> Your objective:
Without carrying over a single picture, write out the records below exactly.

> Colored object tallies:
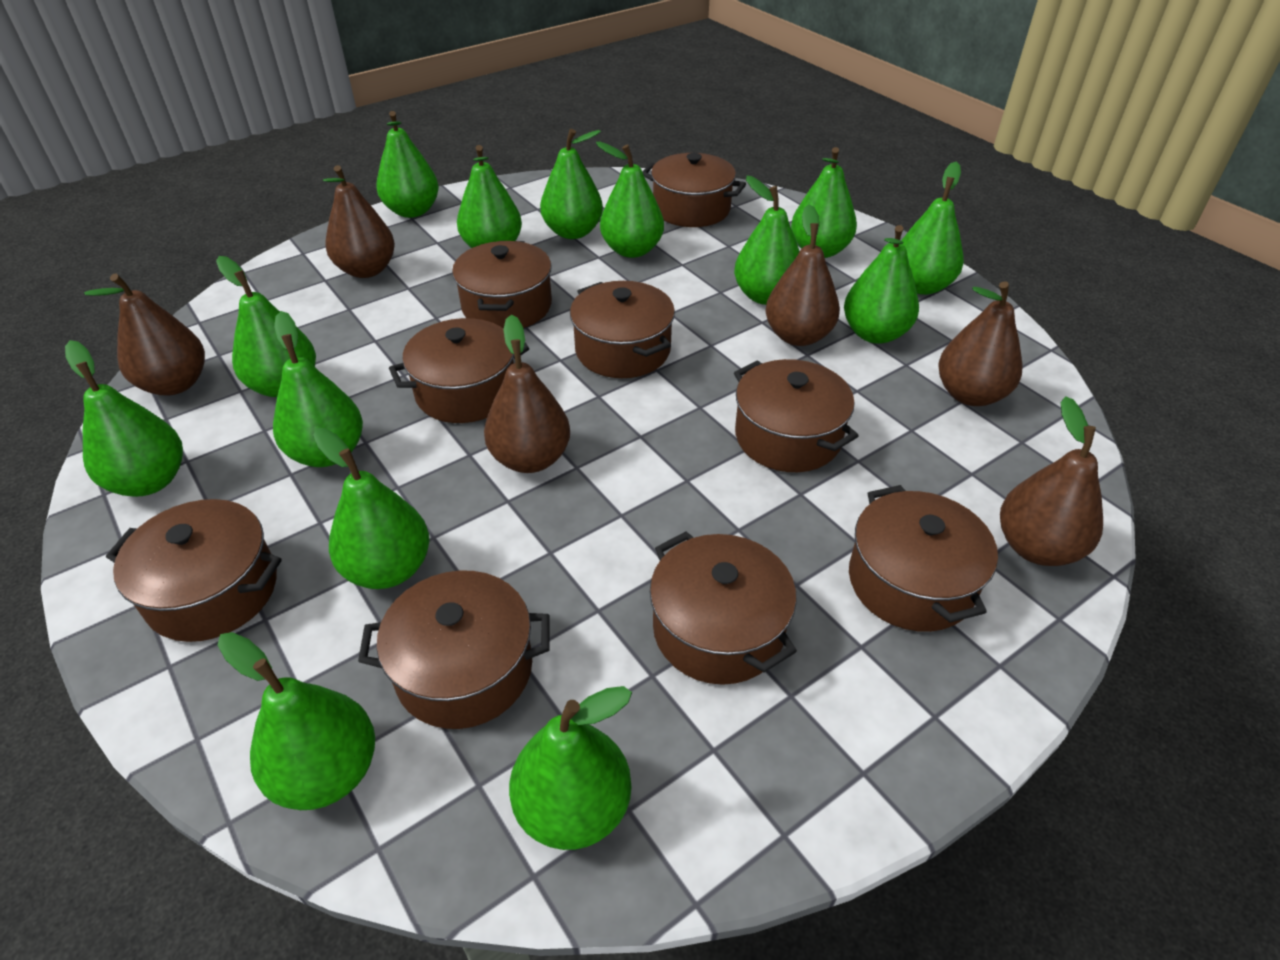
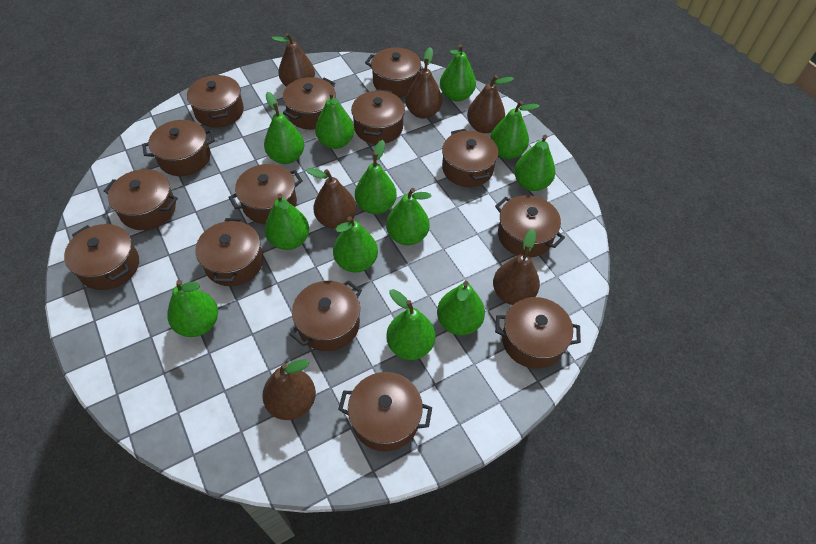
brown pot: 9 -> 14
green pear: 14 -> 12

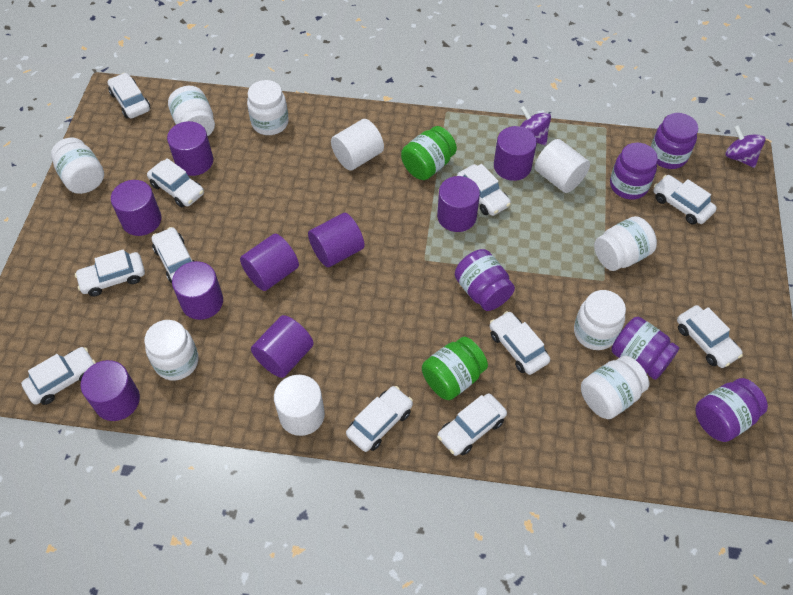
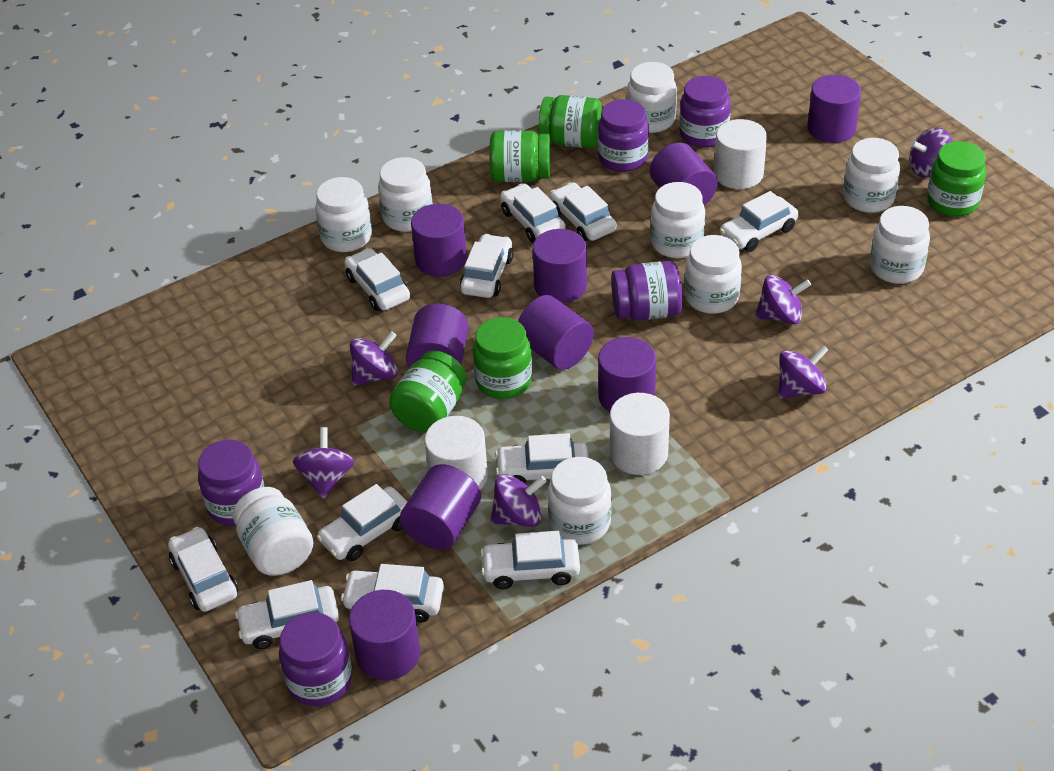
green jar: 2 -> 5
purple spinning top: 2 -> 6
white jar: 7 -> 9

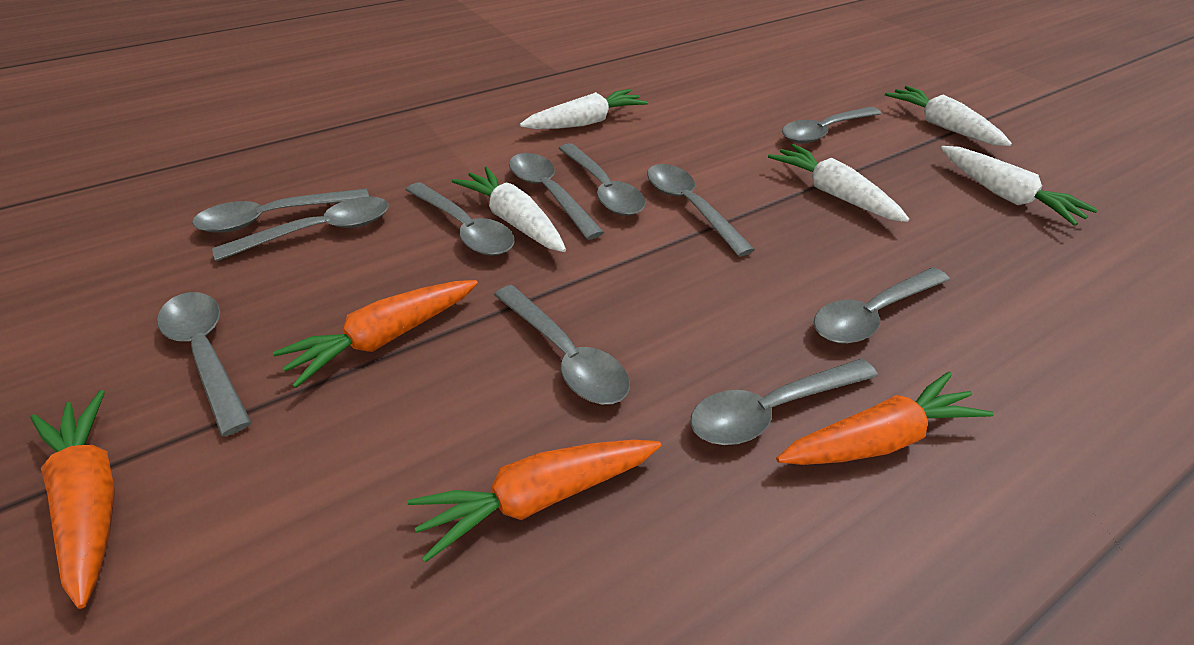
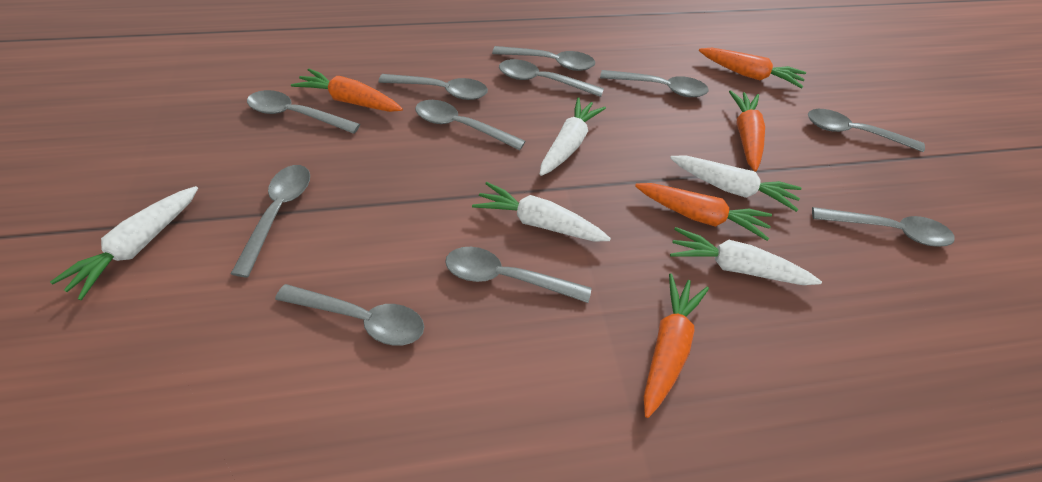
orange carrot: 4 -> 5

> Completed exercise:
brown pot: 9 -> 14
green pear: 14 -> 12

green jar: 2 -> 5
purple spinning top: 2 -> 6
white jar: 7 -> 9

orange carrot: 4 -> 5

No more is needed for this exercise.